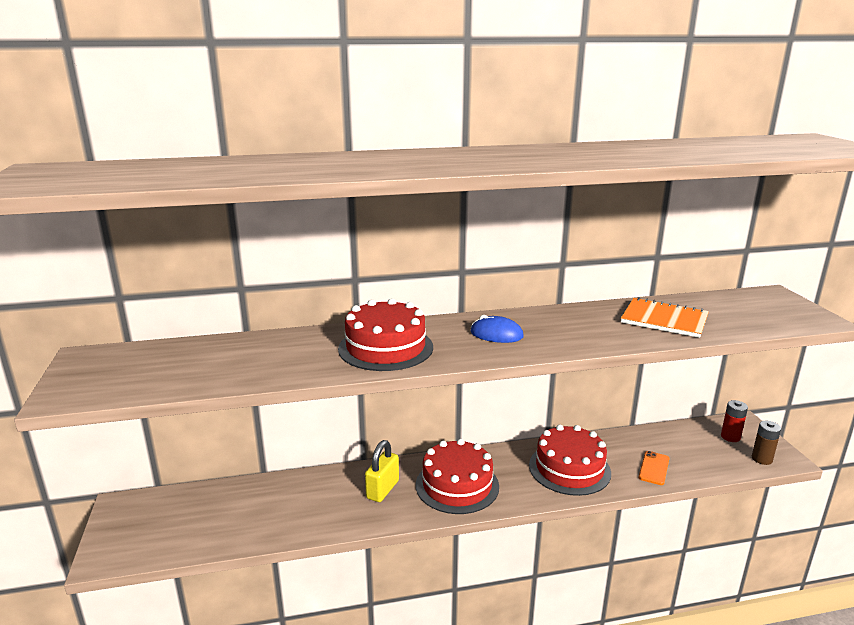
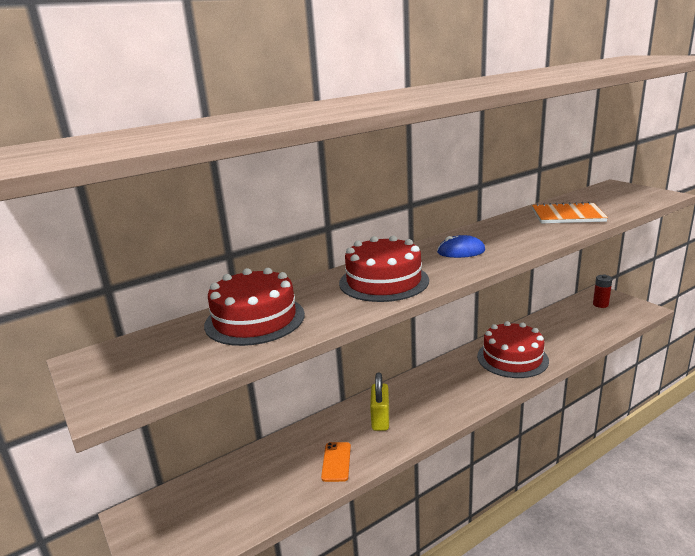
camera: 20 degrees left, 0 degrees up
(457, 485) = (438, 396): red cake -> red cake (255, 319)
(654, 468) = (570, 340): orange phone -> orange phone (336, 462)
(761, 459) = (632, 313): brown battery -> none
◆ ◆ ◆ ◆ ◆
## YOUR GOAL
Having found the line with "(457, 485) = (438, 396): red" in the listing above, transcribe it and every line after it to the end, exactly, with no additions.

## EXERCISE RESULT
(457, 485) = (438, 396): red cake -> red cake (255, 319)
(654, 468) = (570, 340): orange phone -> orange phone (336, 462)
(761, 459) = (632, 313): brown battery -> none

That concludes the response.